** Opening RECORDS TO USE block **

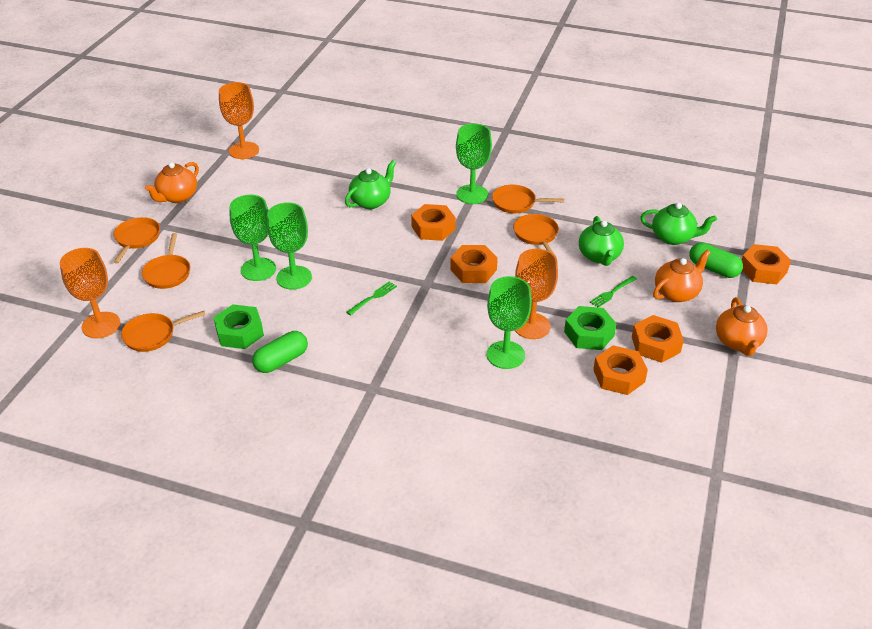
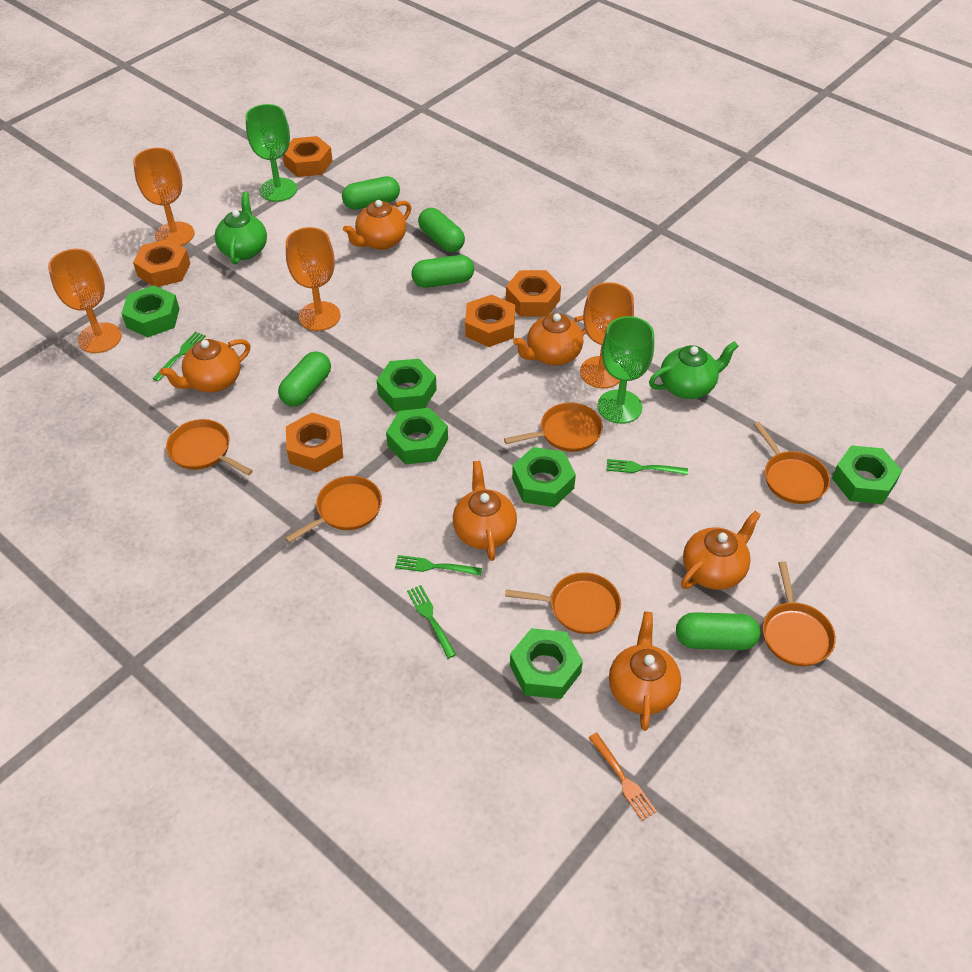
green capsule: [252,331,308,373] [690,242,743,278] = 2 -> [278,351,331,407] [342,176,400,210] [411,255,474,288] [418,208,465,252] [676,612,760,650] = 5
green fork: [346,281,397,315] [590,276,637,308] = 2 -> [152,332,206,382] [395,555,482,576] [407,585,456,659] [606,459,688,475] = 4
green goblet: [230,195,276,281] [267,202,312,290] [456,123,492,204] [487,276,532,369] = 4 -> [246,104,297,202] [597,316,654,424] = 2
green nut: [213,304,264,349] [564,306,617,350] = 2 -> [121,286,179,337] [376,359,437,412] [386,408,448,465] [510,628,583,699] [512,447,576,507] [832,445,902,504] = 6
green teapot: [345,160,396,209] [579,216,624,266] [640,203,717,245] = 3 -> [214,192,267,265] [649,341,738,399] = 2
orange fork: none = 0 -> [589,733,657,821] = 1
orange goblet: [60,248,120,338] [219,82,259,159] [515,249,558,339] = 3 -> [48,249,121,353] [133,148,195,246] [286,227,340,331] [580,282,634,388] = 4
orange pan: [113,217,160,263] [121,311,206,352] [142,233,190,289] [492,185,564,213] [513,214,559,257] = 5 -> [166,419,253,476] [285,476,382,543] [504,403,603,452] [505,572,621,634] [753,422,830,504] [763,561,836,666] = 6
orange teapot: [145,162,199,203] [653,250,711,302] [716,297,768,356] = 3 -> [160,339,251,392] [343,200,411,250] [453,461,517,561] [513,313,586,365] [609,611,681,731] [681,511,761,590] = 6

** Closing RECORDS TO USE block **

▶ **TO DO**:
In the entries above, some lines may contain the string "goblet"; report how many, without additional comment.

▶ **RESULT FOR THIS TASK**:
2